### WHAT YOU WILL DO
Report back every line from the entries below in which the word "cone" occurs.

[Object change listings]

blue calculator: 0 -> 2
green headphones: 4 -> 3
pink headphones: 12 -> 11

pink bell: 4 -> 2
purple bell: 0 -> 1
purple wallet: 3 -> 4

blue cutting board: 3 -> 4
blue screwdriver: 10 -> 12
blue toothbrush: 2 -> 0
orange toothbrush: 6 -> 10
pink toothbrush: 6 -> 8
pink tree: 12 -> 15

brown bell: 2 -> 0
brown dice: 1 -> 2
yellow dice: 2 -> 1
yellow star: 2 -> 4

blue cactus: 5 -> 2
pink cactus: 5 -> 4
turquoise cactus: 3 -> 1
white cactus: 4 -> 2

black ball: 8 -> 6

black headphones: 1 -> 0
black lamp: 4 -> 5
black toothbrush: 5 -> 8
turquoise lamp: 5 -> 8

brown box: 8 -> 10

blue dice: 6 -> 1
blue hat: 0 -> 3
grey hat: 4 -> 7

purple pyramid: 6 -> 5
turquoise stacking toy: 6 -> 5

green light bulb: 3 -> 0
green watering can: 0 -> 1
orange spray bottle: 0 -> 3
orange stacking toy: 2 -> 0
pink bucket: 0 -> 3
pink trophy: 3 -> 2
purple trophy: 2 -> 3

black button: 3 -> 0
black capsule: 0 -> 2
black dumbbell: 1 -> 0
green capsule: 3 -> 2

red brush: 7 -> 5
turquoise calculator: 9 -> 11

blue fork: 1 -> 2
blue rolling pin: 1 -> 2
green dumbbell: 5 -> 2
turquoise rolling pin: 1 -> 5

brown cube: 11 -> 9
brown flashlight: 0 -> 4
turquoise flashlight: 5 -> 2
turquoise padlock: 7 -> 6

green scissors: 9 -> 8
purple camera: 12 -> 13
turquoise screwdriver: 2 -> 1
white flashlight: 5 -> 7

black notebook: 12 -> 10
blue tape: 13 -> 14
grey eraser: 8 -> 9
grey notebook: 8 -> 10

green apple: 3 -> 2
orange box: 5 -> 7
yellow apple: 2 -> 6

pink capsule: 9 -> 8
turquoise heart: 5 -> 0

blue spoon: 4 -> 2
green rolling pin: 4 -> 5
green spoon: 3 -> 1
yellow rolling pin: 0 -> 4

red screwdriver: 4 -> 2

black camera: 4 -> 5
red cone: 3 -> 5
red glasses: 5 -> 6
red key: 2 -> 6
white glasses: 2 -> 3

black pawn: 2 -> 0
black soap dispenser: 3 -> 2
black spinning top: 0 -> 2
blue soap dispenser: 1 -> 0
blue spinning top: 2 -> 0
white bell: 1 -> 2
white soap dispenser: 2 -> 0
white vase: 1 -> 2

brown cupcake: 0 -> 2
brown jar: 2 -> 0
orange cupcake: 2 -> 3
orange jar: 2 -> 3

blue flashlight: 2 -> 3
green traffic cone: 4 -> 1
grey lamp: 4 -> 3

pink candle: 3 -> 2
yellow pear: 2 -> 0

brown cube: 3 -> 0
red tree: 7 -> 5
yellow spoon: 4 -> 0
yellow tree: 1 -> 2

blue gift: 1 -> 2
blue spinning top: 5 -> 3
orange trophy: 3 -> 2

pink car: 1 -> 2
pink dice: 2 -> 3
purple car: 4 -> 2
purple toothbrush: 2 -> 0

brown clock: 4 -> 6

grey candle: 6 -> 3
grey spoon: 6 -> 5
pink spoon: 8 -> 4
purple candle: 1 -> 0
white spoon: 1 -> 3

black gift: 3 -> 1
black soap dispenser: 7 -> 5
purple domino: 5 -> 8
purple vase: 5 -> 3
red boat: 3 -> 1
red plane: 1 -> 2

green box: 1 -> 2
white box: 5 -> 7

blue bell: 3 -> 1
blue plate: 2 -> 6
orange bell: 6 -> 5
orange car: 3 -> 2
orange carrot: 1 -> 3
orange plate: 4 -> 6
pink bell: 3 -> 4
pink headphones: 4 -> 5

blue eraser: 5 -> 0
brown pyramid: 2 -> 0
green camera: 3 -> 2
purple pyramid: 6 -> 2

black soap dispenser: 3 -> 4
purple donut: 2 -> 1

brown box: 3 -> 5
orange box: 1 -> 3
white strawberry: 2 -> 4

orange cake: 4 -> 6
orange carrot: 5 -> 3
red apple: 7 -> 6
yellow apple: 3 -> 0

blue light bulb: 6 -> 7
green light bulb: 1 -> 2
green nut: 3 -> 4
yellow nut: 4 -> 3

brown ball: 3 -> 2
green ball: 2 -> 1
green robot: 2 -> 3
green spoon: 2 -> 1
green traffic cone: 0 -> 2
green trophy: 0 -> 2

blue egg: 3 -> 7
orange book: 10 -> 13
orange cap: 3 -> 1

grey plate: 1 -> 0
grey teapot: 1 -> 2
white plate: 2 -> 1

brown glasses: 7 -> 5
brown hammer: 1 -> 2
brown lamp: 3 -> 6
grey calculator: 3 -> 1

### ANSWER SECTION
red cone: 3 -> 5
green traffic cone: 4 -> 1
green traffic cone: 0 -> 2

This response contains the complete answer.